Please print nothing but the lines from the one with "(863, 492) = (728, 239): pink" to the last line of the records below, and omit pictures.

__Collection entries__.
#####

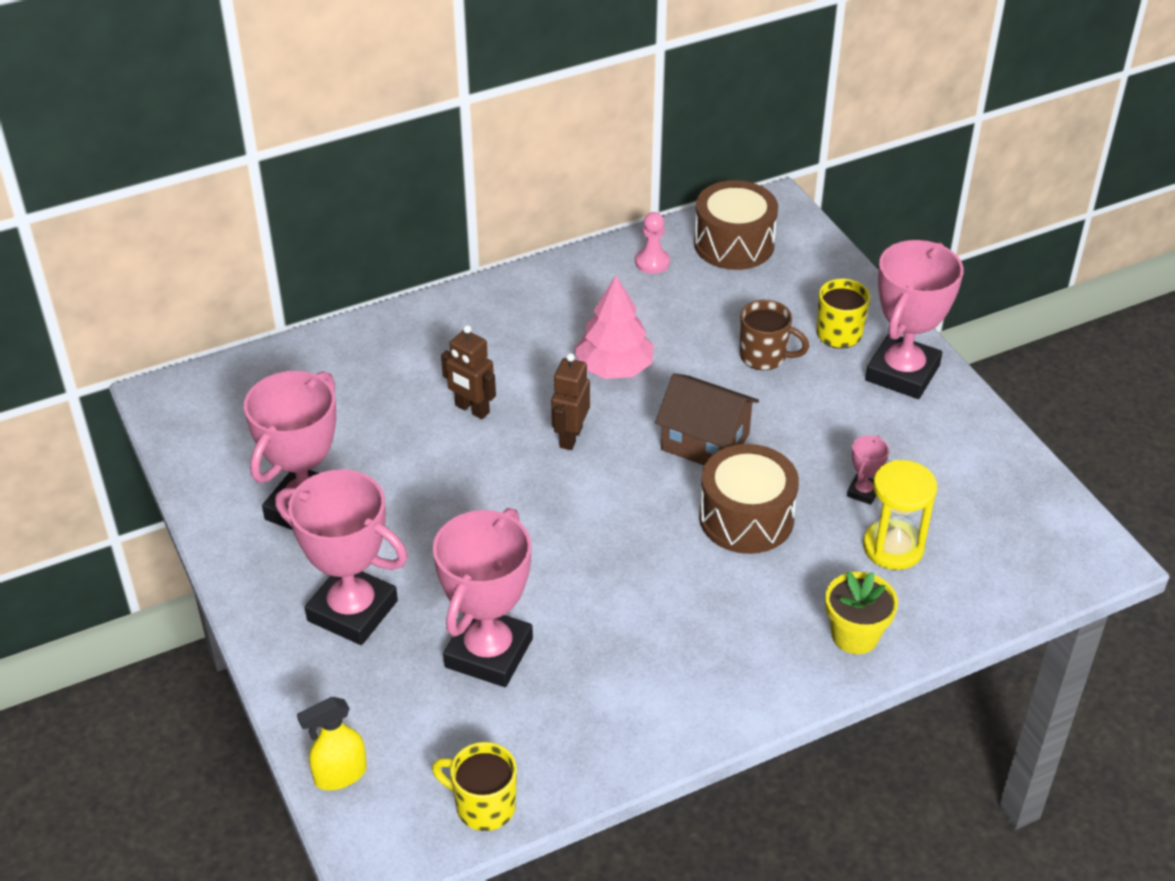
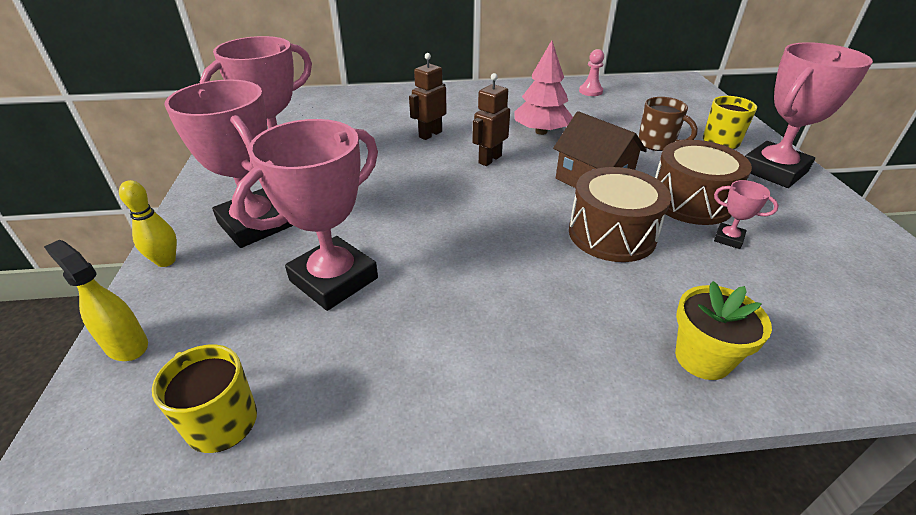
camera: 20 degrees right, 5 degrees down
(293, 683) = (166, 261): none -> yellow bowling pin
(340, 775) = (126, 345): yellow spray bottle -> yellow spray bottle turned 45 degrees clockwise
(472, 409) = (430, 134): brown robot -> brown robot turned 75 degrees clockwise
(734, 244) = (650, 91): brown drum -> brown drum (690, 201)
(863, 492) = (728, 239): pink trophy -> pink trophy turned 75 degrees clockwise
(893, 547) = (755, 287): yellow hourglass -> none

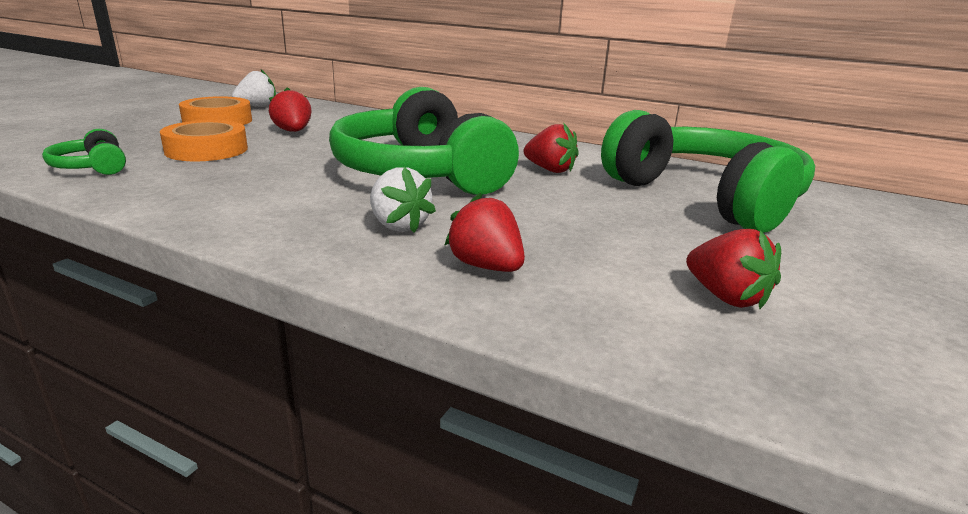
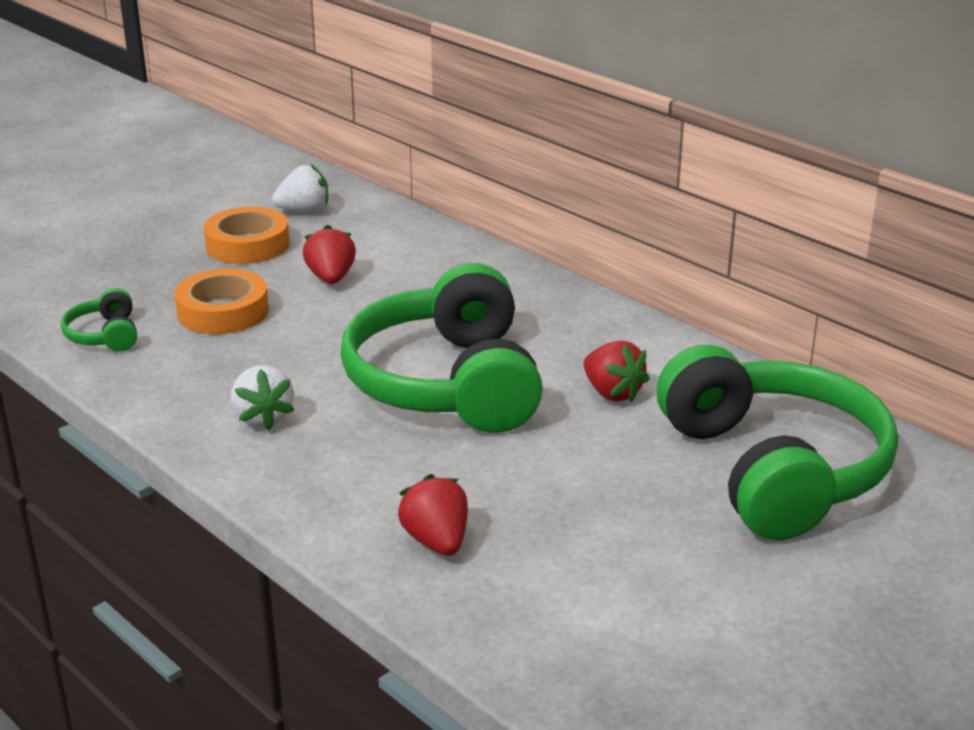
camera: 20 degrees right, 5 degrees up
(398, 226) = (380, 471): white strawberry -> white strawberry (263, 418)
(726, 297) = (644, 617): red strawberry -> none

#####

__OUTPUT FOR THIS TASK__.
(863, 492) = (728, 239): pink trophy -> pink trophy turned 75 degrees clockwise
(893, 547) = (755, 287): yellow hourglass -> none

camera: 20 degrees right, 5 degrees up
(398, 226) = (380, 471): white strawberry -> white strawberry (263, 418)
(726, 297) = (644, 617): red strawberry -> none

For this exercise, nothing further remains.